== Segment start ==

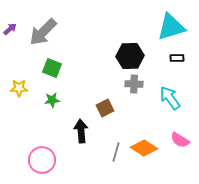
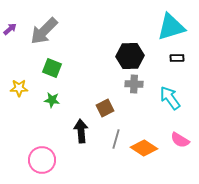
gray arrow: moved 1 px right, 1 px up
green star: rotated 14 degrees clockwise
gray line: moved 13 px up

== Segment end ==
== Segment start ==

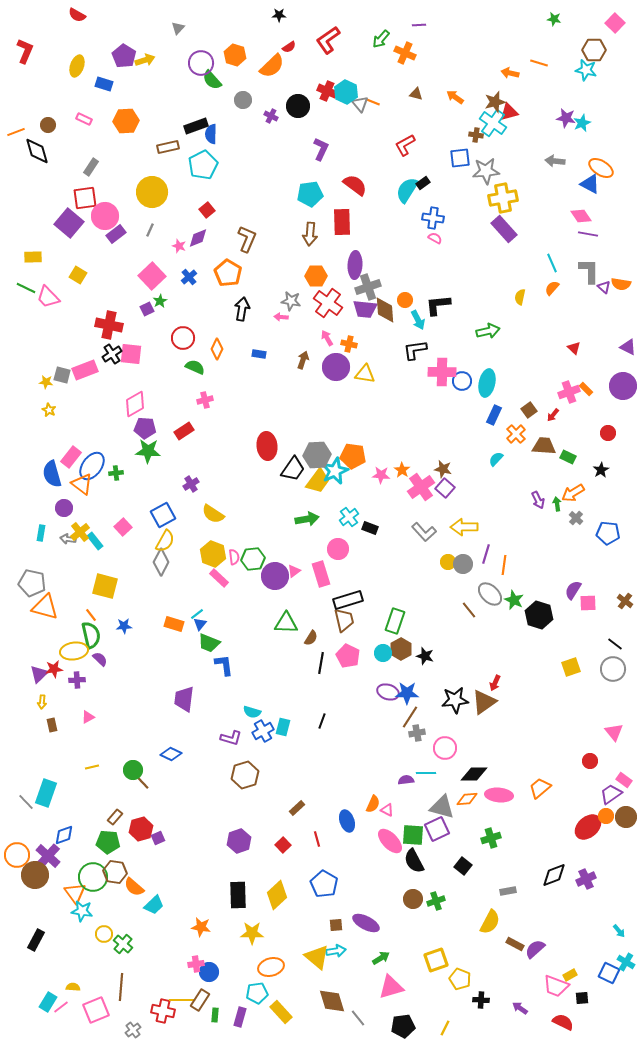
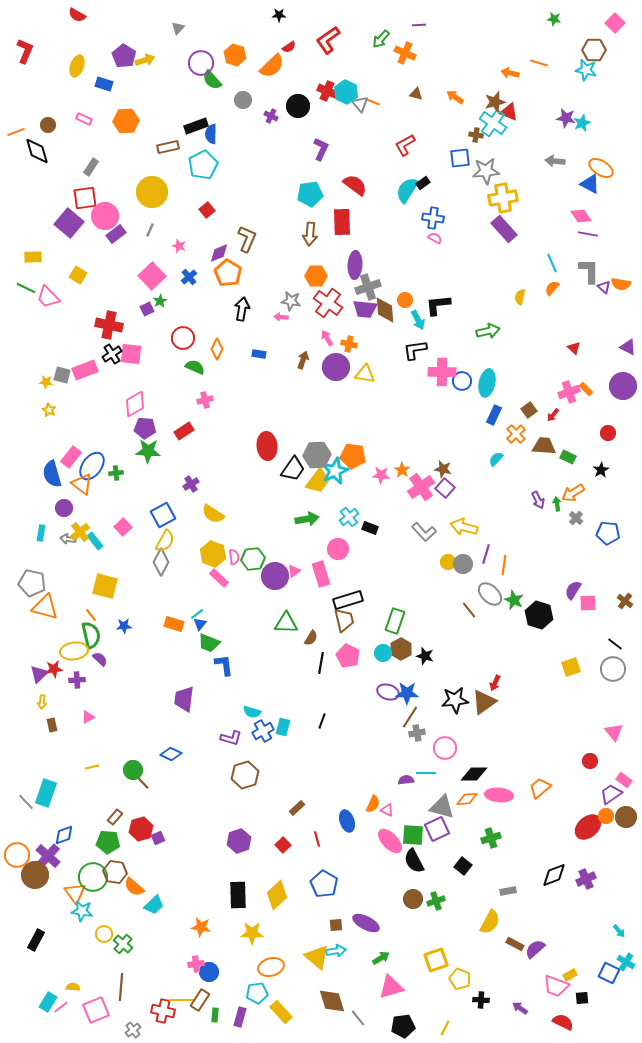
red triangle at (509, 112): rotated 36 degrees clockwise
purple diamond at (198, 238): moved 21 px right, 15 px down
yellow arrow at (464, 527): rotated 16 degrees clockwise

== Segment end ==
== Segment start ==

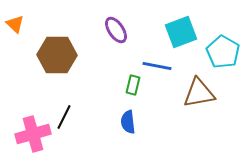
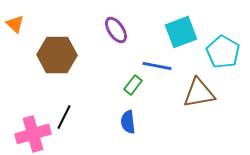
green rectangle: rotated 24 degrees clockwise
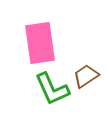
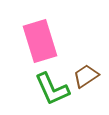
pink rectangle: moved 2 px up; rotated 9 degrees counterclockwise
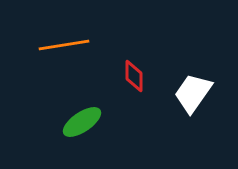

== Segment end ==

◆ Task item ◆
Reproduce, exactly as they stand in the data above, the lines from the one that holds "gray arrow: moved 1 px right, 1 px up" to the one that holds "gray line: moved 13 px up", inclusive.

◆ Response to this task ◆
gray arrow: moved 1 px right, 1 px up
green star: rotated 14 degrees clockwise
gray line: moved 13 px up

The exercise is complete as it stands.